INSTRUCTIONS FOR THE TASK
Give back the records below exactly, every one, with no pictures.

○ ○ ○ ○ ○ ○ ○

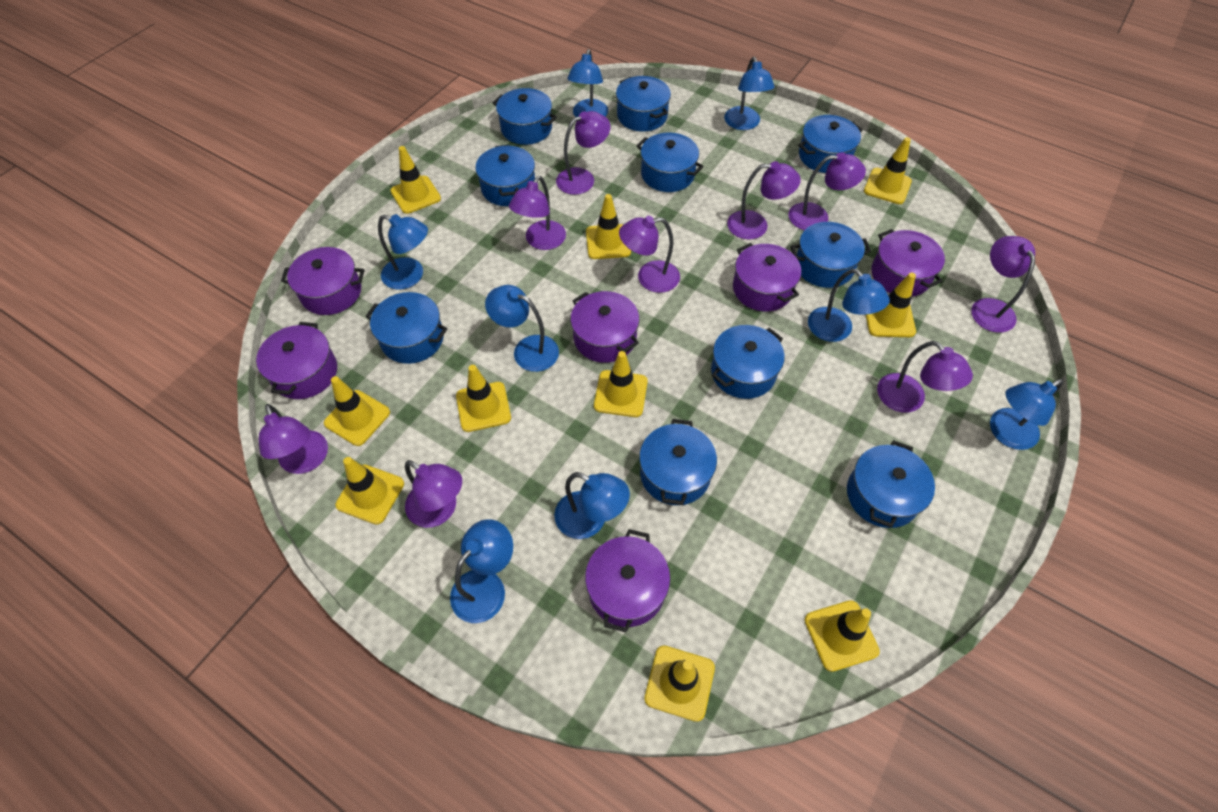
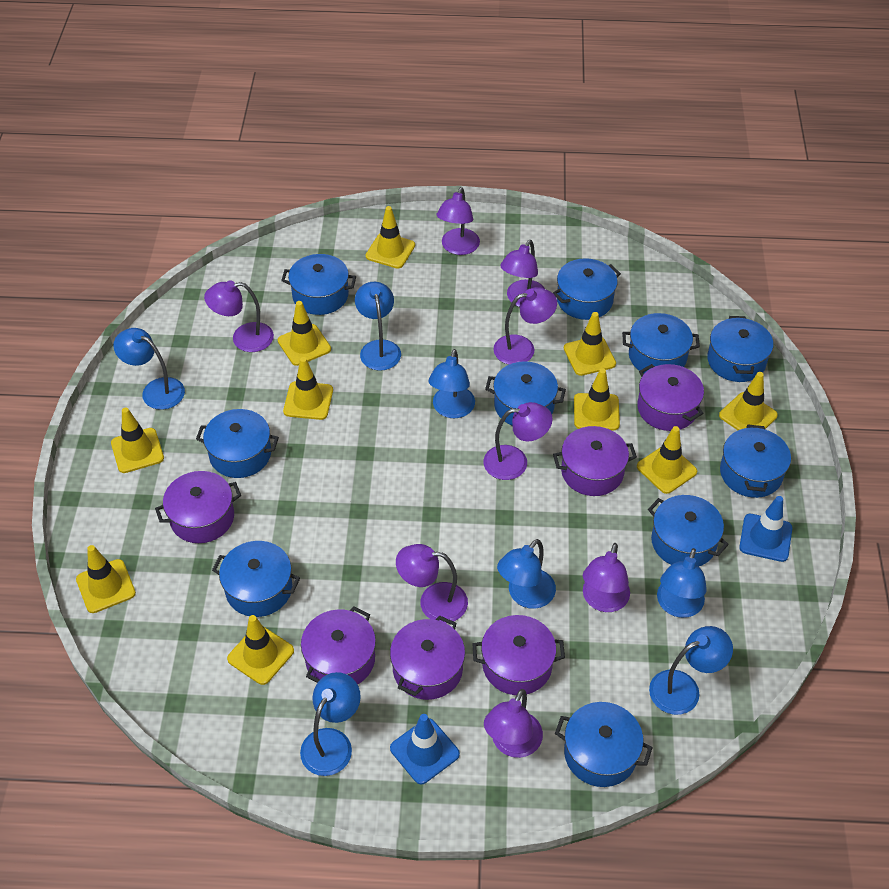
blue lamp: 8 -> 7
blue traffic cone: 0 -> 2
purple lamp: 9 -> 8

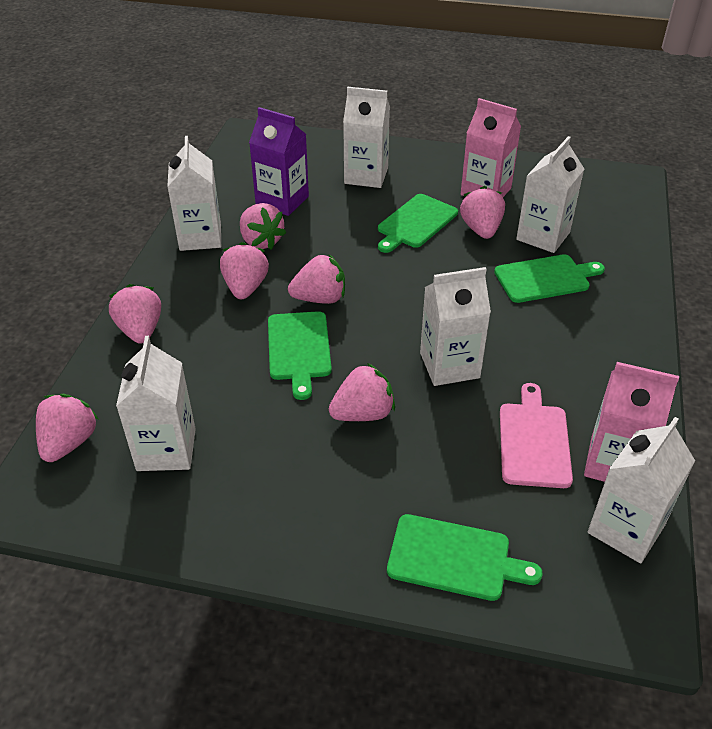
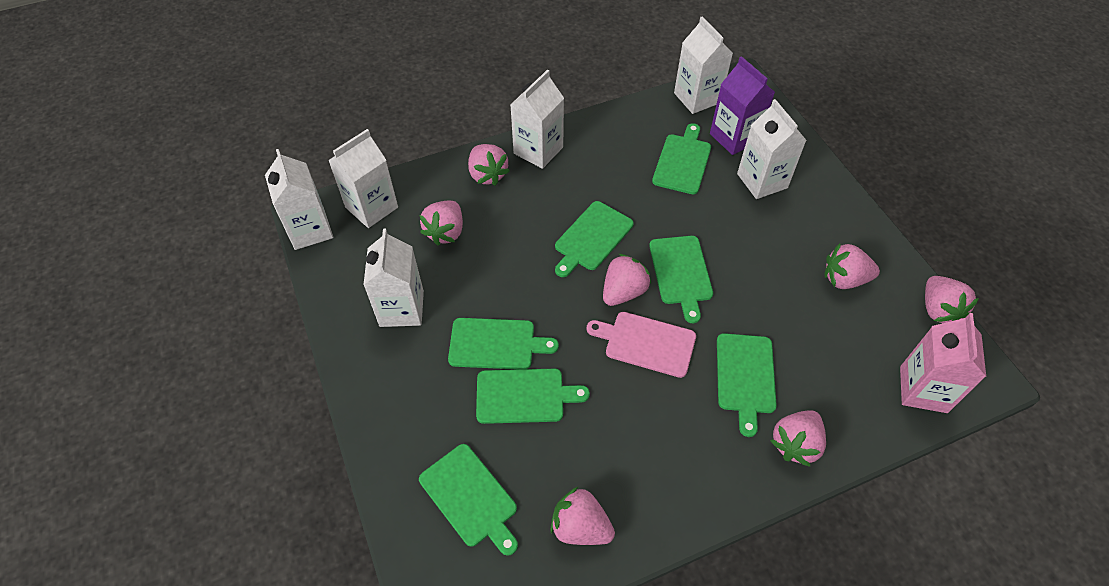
green cutting board: 4 -> 7
pink carton: 2 -> 1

○ ○ ○ ○ ○ ○ ○

RESULT
blue lamp: 8 -> 7
blue traffic cone: 0 -> 2
purple lamp: 9 -> 8

green cutting board: 4 -> 7
pink carton: 2 -> 1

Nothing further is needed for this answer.